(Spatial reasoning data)
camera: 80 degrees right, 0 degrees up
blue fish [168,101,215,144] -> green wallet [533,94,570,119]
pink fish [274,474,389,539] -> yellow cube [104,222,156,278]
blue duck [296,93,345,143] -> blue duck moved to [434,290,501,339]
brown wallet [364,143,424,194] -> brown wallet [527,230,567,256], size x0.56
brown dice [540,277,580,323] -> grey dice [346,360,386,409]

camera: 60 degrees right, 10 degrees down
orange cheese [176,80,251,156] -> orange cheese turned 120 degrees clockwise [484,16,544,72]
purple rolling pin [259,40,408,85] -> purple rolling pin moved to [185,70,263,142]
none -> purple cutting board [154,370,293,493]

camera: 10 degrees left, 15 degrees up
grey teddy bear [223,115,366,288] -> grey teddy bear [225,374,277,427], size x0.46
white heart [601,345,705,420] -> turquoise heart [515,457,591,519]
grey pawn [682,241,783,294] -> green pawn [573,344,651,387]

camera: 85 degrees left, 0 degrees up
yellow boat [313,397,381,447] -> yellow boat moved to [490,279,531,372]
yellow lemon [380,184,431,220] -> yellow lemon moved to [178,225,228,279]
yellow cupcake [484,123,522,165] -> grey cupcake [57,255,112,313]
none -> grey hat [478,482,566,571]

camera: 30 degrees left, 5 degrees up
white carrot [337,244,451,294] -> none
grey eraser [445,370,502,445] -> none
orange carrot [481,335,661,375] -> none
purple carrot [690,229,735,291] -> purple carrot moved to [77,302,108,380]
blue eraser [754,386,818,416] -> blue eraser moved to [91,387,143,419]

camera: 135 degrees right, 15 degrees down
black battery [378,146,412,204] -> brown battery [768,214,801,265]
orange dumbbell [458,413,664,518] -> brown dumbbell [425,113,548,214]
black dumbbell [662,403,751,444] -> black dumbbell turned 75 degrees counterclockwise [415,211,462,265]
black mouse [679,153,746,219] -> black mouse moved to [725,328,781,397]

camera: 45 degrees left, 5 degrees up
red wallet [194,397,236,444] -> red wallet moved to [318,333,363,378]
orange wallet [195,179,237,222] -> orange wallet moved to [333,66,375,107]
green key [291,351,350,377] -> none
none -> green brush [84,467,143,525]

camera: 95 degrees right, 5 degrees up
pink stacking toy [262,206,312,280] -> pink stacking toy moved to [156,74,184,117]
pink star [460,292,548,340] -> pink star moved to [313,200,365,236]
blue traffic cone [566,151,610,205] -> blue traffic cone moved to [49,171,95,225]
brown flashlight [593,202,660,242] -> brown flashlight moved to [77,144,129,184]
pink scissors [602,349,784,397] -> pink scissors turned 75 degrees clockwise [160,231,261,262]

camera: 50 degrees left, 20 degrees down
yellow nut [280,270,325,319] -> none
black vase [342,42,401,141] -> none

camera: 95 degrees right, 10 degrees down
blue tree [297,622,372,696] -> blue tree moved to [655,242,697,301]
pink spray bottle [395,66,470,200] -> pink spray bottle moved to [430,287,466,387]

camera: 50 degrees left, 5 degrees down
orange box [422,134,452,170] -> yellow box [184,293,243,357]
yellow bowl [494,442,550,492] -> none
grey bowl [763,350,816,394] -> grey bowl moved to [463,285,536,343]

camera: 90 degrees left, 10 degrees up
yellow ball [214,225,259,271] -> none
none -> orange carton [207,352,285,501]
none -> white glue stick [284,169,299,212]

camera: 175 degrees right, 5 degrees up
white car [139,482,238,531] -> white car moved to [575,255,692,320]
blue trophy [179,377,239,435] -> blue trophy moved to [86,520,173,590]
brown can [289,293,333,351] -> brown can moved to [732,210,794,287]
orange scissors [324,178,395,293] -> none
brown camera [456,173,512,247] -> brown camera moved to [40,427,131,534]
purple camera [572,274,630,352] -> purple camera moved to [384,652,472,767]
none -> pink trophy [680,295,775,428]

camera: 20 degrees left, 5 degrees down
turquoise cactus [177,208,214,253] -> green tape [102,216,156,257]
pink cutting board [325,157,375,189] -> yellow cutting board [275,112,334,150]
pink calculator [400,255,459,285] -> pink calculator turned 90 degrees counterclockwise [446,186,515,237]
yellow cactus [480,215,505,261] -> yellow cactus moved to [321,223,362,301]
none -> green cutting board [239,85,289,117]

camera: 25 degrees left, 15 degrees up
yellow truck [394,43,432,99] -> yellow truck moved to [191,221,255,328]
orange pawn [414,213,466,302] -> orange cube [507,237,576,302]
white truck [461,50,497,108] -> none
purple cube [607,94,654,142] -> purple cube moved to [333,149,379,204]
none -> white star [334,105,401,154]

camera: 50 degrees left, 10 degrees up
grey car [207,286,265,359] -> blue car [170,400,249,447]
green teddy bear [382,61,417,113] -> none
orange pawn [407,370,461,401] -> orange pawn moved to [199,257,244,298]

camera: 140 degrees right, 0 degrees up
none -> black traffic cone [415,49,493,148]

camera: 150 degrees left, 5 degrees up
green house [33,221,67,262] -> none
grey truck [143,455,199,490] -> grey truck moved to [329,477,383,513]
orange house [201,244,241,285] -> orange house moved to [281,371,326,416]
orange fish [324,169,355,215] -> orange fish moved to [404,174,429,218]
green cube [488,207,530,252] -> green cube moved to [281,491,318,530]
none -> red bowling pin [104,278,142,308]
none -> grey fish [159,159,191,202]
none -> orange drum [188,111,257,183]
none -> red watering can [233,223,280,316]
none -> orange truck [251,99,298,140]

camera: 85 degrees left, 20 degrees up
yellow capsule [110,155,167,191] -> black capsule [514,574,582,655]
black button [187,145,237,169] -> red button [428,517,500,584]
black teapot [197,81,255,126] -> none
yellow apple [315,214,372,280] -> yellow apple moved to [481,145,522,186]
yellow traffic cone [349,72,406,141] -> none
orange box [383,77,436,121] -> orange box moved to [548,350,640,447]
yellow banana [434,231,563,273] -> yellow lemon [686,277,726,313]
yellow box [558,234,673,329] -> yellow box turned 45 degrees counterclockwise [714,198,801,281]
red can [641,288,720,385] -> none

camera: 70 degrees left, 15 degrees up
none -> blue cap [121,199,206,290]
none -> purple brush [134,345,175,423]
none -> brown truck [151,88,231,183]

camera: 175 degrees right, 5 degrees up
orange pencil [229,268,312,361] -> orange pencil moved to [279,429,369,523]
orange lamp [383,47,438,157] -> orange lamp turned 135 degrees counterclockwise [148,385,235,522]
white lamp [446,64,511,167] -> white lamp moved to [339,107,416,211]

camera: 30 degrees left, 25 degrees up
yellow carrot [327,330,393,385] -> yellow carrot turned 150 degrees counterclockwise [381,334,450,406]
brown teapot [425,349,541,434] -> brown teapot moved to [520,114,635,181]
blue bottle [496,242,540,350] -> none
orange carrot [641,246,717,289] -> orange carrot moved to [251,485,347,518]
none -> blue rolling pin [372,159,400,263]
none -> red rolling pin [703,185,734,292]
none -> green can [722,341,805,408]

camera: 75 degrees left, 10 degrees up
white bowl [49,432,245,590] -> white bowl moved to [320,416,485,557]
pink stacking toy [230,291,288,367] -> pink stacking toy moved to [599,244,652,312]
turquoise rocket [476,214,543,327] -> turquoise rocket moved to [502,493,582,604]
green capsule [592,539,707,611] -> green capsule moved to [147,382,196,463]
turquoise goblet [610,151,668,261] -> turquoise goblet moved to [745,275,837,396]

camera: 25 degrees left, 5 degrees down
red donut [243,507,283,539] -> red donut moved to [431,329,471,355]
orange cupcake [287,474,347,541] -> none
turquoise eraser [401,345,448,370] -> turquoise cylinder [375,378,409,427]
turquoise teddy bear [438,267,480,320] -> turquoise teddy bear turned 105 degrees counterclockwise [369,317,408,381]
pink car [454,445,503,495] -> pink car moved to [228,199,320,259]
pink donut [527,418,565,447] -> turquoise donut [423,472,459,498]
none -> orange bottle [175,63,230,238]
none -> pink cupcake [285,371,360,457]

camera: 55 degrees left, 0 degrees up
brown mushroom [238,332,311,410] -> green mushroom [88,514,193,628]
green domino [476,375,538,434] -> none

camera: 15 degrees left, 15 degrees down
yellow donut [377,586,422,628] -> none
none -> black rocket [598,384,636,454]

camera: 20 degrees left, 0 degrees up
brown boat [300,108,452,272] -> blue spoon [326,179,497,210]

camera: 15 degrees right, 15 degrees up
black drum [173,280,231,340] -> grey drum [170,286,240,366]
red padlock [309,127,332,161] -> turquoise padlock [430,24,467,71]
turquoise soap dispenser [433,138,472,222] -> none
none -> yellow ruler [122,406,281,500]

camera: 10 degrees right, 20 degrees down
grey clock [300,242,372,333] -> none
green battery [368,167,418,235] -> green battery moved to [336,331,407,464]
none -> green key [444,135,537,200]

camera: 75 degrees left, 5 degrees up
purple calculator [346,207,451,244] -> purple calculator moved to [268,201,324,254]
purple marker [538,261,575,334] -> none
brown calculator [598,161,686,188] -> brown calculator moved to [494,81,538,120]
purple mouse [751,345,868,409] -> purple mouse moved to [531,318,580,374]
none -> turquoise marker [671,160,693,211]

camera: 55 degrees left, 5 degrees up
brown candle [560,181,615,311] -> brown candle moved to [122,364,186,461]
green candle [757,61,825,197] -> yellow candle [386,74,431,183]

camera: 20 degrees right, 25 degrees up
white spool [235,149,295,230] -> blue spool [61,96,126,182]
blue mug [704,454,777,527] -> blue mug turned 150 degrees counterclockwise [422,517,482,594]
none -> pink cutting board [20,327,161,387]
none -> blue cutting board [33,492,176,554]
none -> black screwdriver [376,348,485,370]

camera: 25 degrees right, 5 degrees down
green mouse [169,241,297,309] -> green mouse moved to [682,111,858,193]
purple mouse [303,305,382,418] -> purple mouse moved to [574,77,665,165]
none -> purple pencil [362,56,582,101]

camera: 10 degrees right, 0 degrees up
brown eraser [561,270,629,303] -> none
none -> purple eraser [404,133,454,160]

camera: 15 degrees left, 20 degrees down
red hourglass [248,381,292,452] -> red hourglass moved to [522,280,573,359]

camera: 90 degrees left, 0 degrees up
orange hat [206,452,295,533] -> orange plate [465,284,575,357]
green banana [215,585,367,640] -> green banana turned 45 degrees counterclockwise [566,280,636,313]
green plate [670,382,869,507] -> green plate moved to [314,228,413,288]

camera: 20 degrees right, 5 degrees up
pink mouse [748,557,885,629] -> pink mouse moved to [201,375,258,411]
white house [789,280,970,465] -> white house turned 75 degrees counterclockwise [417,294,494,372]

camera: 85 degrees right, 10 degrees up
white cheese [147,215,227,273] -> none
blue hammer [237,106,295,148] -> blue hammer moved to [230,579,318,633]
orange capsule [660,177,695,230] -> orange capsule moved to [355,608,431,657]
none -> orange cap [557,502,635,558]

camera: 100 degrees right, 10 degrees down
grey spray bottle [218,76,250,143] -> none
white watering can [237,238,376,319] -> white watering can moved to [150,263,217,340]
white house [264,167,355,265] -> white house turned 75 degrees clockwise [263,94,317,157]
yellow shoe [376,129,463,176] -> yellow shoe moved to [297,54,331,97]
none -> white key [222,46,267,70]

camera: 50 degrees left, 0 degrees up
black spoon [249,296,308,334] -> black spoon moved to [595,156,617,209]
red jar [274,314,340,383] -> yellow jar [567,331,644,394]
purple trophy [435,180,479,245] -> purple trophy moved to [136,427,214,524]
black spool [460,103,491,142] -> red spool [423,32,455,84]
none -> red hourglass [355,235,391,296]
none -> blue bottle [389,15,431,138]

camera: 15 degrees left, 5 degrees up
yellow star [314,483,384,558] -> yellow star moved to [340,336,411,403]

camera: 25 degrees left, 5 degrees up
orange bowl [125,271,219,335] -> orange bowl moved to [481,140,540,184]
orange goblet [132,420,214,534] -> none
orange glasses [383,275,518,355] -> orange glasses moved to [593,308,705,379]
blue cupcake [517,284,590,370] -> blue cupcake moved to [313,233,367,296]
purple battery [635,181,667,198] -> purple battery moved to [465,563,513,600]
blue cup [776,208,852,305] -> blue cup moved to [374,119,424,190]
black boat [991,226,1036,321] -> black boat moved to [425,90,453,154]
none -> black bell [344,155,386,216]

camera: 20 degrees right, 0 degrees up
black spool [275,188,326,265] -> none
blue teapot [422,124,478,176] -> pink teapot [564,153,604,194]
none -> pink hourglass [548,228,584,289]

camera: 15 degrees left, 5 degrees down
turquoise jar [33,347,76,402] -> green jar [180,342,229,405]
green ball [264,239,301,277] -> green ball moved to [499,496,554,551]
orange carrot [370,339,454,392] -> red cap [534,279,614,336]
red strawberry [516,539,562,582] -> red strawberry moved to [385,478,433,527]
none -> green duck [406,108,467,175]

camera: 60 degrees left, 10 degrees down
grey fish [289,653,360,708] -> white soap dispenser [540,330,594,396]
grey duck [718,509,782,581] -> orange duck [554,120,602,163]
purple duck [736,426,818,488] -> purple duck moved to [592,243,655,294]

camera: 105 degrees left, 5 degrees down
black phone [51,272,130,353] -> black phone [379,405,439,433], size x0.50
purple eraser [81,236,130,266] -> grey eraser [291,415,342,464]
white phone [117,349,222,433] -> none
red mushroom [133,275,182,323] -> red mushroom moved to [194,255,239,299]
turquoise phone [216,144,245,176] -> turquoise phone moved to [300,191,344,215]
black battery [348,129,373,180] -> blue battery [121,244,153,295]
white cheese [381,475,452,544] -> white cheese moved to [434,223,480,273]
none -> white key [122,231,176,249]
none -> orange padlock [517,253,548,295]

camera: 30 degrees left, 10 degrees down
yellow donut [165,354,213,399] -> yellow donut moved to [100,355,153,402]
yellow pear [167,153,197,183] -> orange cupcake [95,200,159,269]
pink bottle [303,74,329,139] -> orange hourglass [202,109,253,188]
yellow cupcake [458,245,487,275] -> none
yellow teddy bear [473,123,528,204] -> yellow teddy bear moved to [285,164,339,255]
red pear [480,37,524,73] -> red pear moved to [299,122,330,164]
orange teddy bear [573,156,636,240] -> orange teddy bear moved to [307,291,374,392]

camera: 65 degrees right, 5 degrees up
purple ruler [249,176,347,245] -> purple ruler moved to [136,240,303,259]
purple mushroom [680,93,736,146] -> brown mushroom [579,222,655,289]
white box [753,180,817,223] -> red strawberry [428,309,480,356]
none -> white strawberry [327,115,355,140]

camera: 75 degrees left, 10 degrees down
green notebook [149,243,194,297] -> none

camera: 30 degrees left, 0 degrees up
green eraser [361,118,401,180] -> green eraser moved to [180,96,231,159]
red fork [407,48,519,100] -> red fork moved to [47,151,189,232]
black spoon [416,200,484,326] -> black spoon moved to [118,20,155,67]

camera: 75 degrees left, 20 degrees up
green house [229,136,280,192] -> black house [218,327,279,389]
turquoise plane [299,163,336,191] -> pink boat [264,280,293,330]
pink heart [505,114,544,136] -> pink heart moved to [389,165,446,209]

■ **Exercise objective**
An exact repeat of the lines from the one containing "yellow teddy bear [473,123,528,204]" through the final line of the entries is the whole answer.

■ **Solution to the problem**
yellow teddy bear [473,123,528,204] -> yellow teddy bear moved to [285,164,339,255]
red pear [480,37,524,73] -> red pear moved to [299,122,330,164]
orange teddy bear [573,156,636,240] -> orange teddy bear moved to [307,291,374,392]

camera: 65 degrees right, 5 degrees up
purple ruler [249,176,347,245] -> purple ruler moved to [136,240,303,259]
purple mushroom [680,93,736,146] -> brown mushroom [579,222,655,289]
white box [753,180,817,223] -> red strawberry [428,309,480,356]
none -> white strawberry [327,115,355,140]

camera: 75 degrees left, 10 degrees down
green notebook [149,243,194,297] -> none

camera: 30 degrees left, 0 degrees up
green eraser [361,118,401,180] -> green eraser moved to [180,96,231,159]
red fork [407,48,519,100] -> red fork moved to [47,151,189,232]
black spoon [416,200,484,326] -> black spoon moved to [118,20,155,67]

camera: 75 degrees left, 20 degrees up
green house [229,136,280,192] -> black house [218,327,279,389]
turquoise plane [299,163,336,191] -> pink boat [264,280,293,330]
pink heart [505,114,544,136] -> pink heart moved to [389,165,446,209]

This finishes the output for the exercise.